* [What is required]:
What's wanted is a faithful retyping of every entry, pictures excluded.

::::

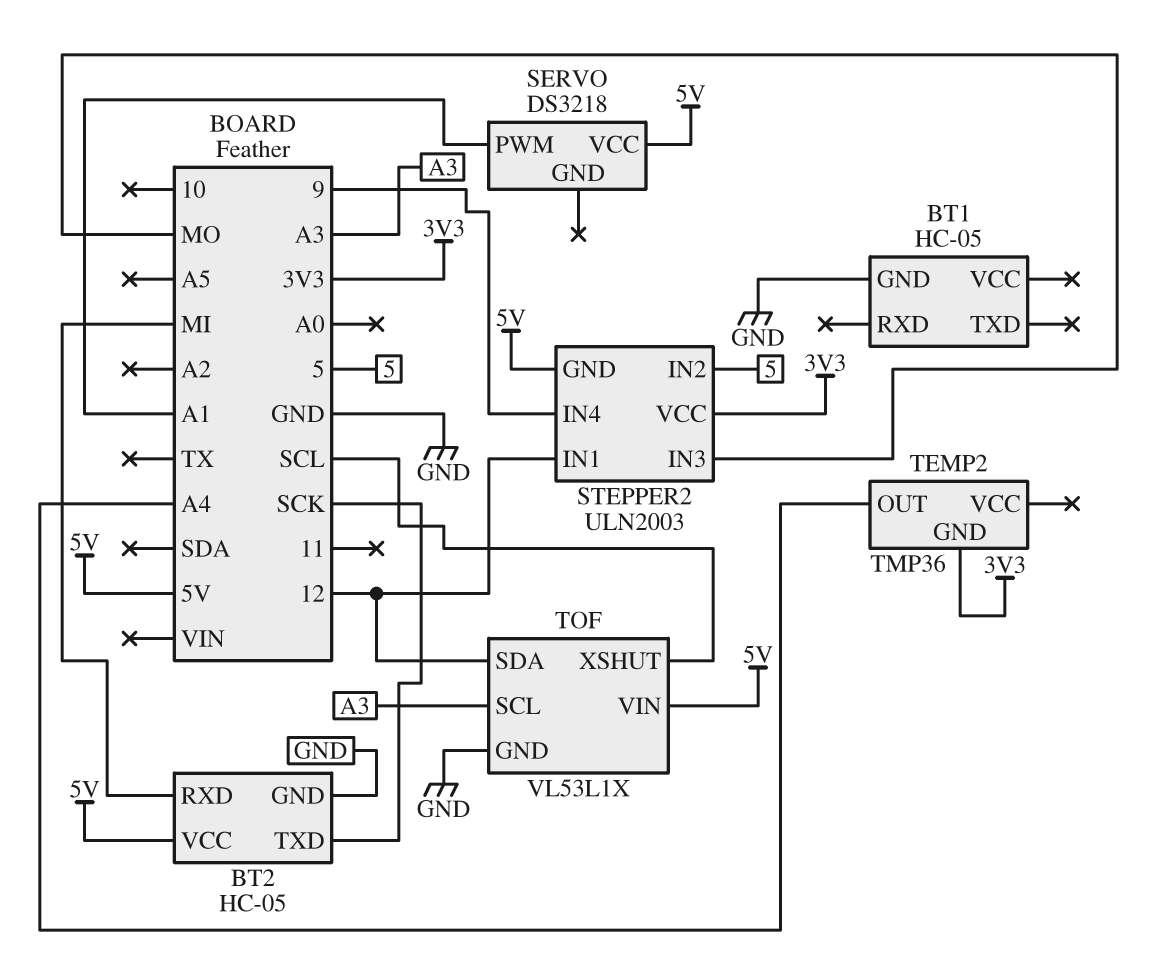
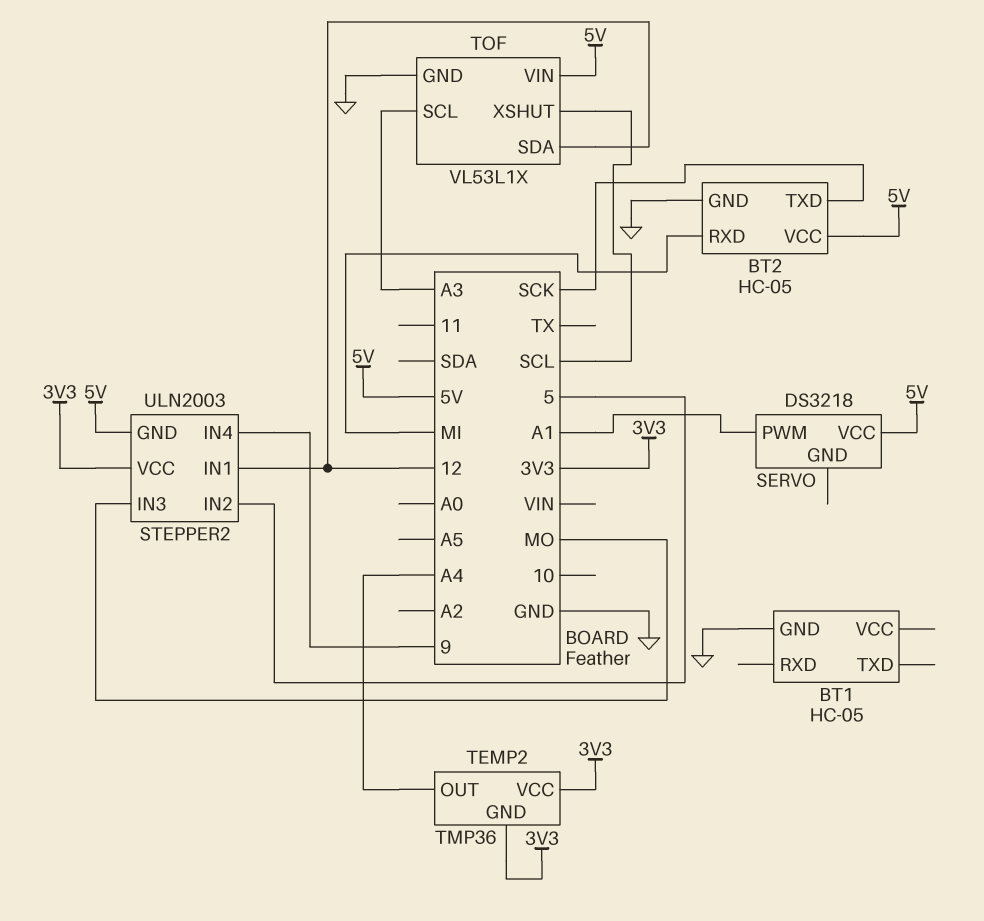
TEMP2 pin VCC: none -> 3V3

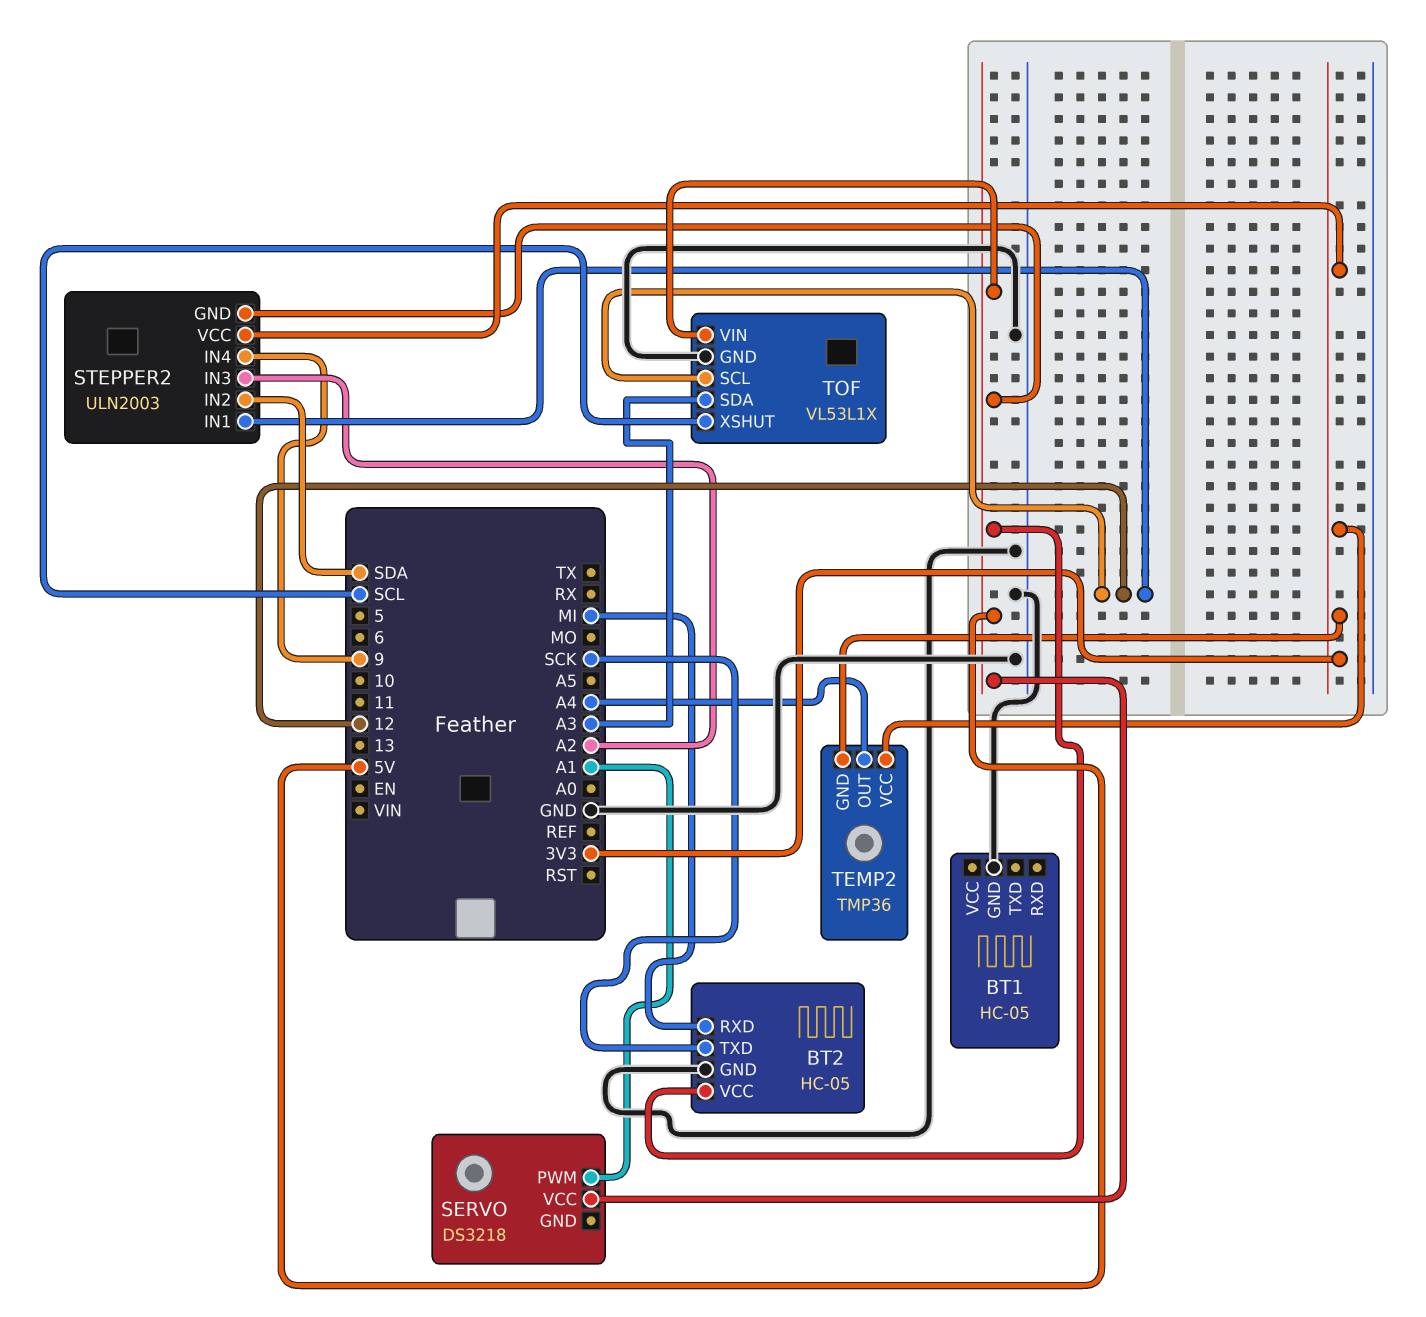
STEPPER2 pin IN2: 5 -> SDA
STEPPER2 pin IN3: MO -> A2
TOF pin SCL: A3 -> 12
TOF pin SDA: 12 -> A3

::::

* [Exercise result]:
TEMP2 pin VCC: none -> 3V3

STEPPER2 pin IN2: 5 -> SDA
STEPPER2 pin IN3: MO -> A2
TOF pin SCL: A3 -> 12
TOF pin SDA: 12 -> A3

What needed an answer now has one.